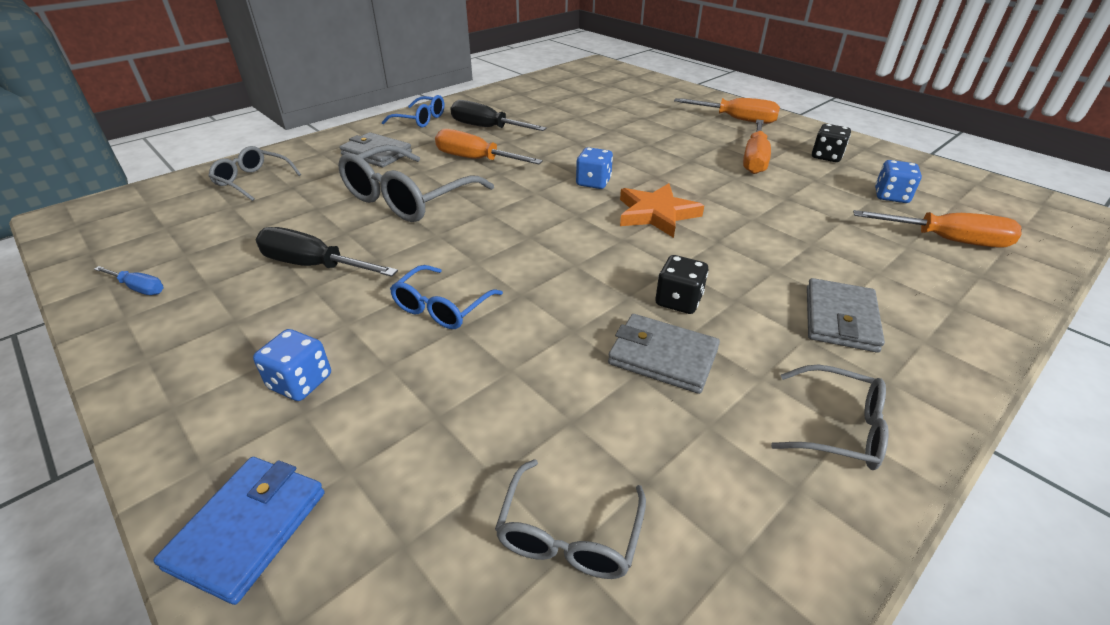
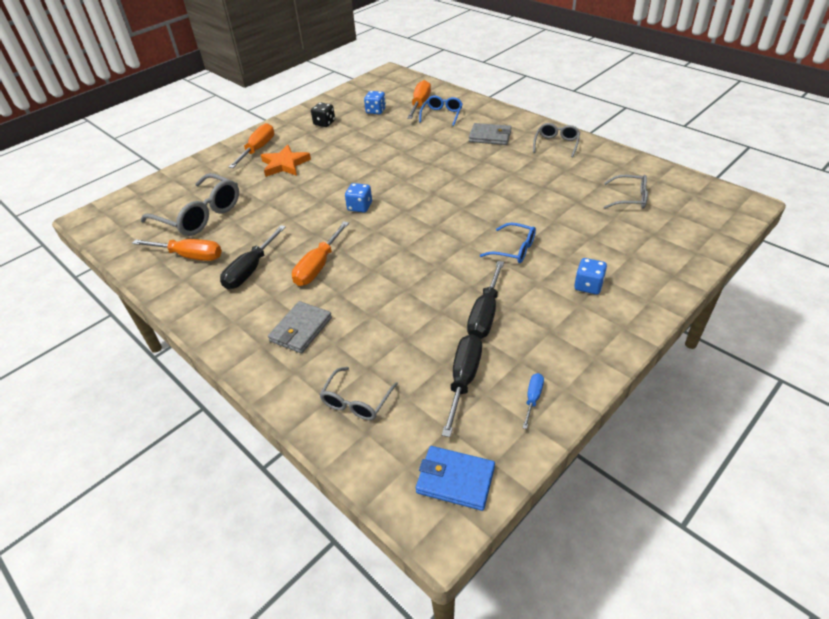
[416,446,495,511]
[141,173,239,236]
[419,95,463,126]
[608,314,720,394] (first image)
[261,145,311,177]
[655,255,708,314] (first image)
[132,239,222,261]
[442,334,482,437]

****************************************

— Task details —
In the lines above, find each one with "image" and list it.

— Reply —
[608,314,720,394] (first image)
[655,255,708,314] (first image)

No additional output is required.